• Goal of the exercise: The full listing should be set down again without a single alteration.

───── Given material ─────

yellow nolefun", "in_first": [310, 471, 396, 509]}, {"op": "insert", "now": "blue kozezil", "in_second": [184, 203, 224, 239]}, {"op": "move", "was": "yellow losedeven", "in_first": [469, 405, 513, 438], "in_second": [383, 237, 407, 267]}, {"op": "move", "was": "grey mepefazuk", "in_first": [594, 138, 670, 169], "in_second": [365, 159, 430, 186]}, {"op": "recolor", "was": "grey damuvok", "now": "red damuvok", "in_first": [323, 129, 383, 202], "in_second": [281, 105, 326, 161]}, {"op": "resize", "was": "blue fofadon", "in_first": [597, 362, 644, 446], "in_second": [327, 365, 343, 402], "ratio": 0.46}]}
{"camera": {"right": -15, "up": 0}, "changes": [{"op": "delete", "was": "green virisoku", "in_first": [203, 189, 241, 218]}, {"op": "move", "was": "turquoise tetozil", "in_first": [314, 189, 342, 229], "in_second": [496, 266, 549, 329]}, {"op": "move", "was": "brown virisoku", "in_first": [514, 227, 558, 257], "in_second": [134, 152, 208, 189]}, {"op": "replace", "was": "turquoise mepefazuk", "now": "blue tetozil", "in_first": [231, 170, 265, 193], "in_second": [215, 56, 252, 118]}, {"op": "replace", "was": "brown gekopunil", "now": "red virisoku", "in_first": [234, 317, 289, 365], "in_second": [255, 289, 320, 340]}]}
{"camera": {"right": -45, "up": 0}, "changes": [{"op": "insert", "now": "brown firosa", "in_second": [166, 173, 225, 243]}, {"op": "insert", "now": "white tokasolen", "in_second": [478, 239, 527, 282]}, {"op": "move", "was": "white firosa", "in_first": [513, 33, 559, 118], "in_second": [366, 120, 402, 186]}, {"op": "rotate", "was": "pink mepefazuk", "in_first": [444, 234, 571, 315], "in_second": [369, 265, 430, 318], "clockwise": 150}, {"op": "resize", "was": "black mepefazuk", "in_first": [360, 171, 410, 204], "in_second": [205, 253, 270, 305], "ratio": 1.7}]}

─────

• Output for this task:
yellow nolefun", "in_first": [310, 471, 396, 509]}, {"op": "insert", "now": "blue kozezil", "in_second": [184, 203, 224, 239]}, {"op": "move", "was": "yellow losedeven", "in_first": [469, 405, 513, 438], "in_second": [383, 237, 407, 267]}, {"op": "move", "was": "grey mepefazuk", "in_first": [594, 138, 670, 169], "in_second": [365, 159, 430, 186]}, {"op": "recolor", "was": "grey damuvok", "now": "red damuvok", "in_first": [323, 129, 383, 202], "in_second": [281, 105, 326, 161]}, {"op": "resize", "was": "blue fofadon", "in_first": [597, 362, 644, 446], "in_second": [327, 365, 343, 402], "ratio": 0.46}]}
{"camera": {"right": -15, "up": 0}, "changes": [{"op": "delete", "was": "green virisoku", "in_first": [203, 189, 241, 218]}, {"op": "move", "was": "turquoise tetozil", "in_first": [314, 189, 342, 229], "in_second": [496, 266, 549, 329]}, {"op": "move", "was": "brown virisoku", "in_first": [514, 227, 558, 257], "in_second": [134, 152, 208, 189]}, {"op": "replace", "was": "turquoise mepefazuk", "now": "blue tetozil", "in_first": [231, 170, 265, 193], "in_second": [215, 56, 252, 118]}, {"op": "replace", "was": "brown gekopunil", "now": "red virisoku", "in_first": [234, 317, 289, 365], "in_second": [255, 289, 320, 340]}]}
{"camera": {"right": -45, "up": 0}, "changes": [{"op": "insert", "now": "brown firosa", "in_second": [166, 173, 225, 243]}, {"op": "insert", "now": "white tokasolen", "in_second": [478, 239, 527, 282]}, {"op": "move", "was": "white firosa", "in_first": [513, 33, 559, 118], "in_second": [366, 120, 402, 186]}, {"op": "rotate", "was": "pink mepefazuk", "in_first": [444, 234, 571, 315], "in_second": [369, 265, 430, 318], "clockwise": 150}, {"op": "resize", "was": "black mepefazuk", "in_first": [360, 171, 410, 204], "in_second": [205, 253, 270, 305], "ratio": 1.7}]}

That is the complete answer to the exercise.